TASK TO CARRY OUT = Look through the records and copy each line that has "black" in it.

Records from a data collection
- Opening Delimiter -

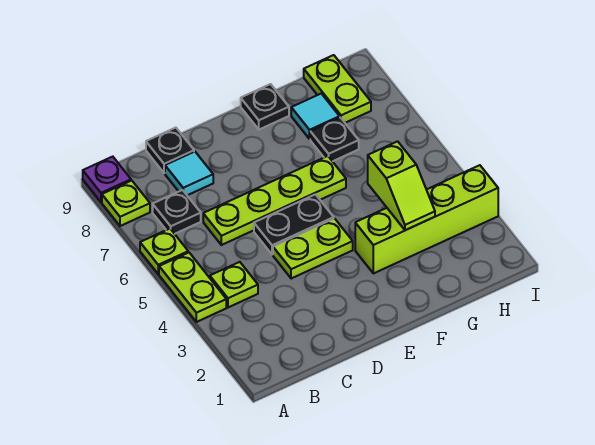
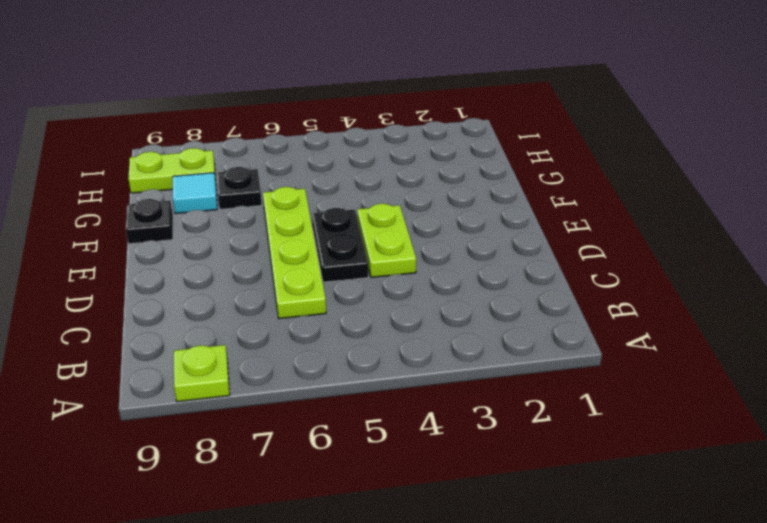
none -> lime plate A4:A5 level 1
none -> lime plate A6 level 1
none -> purple plate A9 level 1

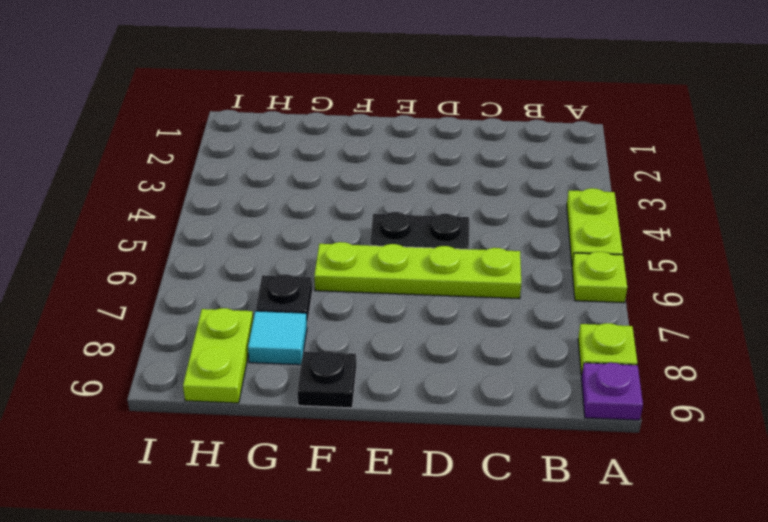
none -> lime plate B4 level 1
none -> black plate B7 level 1
none -> cyan tile C8 level 1

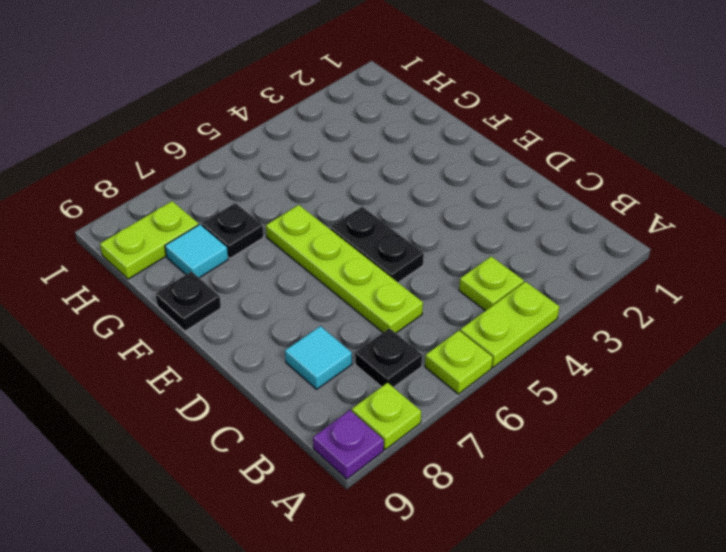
none -> black plate C9 level 1
none -> lime plate D4:E4 level 1
none -> lime brick F3:I3 level 1

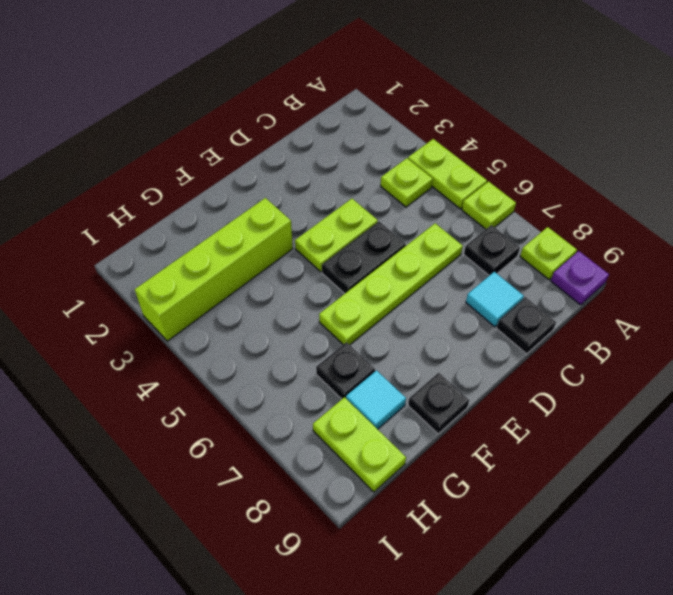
none -> lime slope G3:G4 level 2 top 4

- Closing Delimiter -

RESPONSE TO THE EXERCISE =
none -> black plate B7 level 1
none -> black plate C9 level 1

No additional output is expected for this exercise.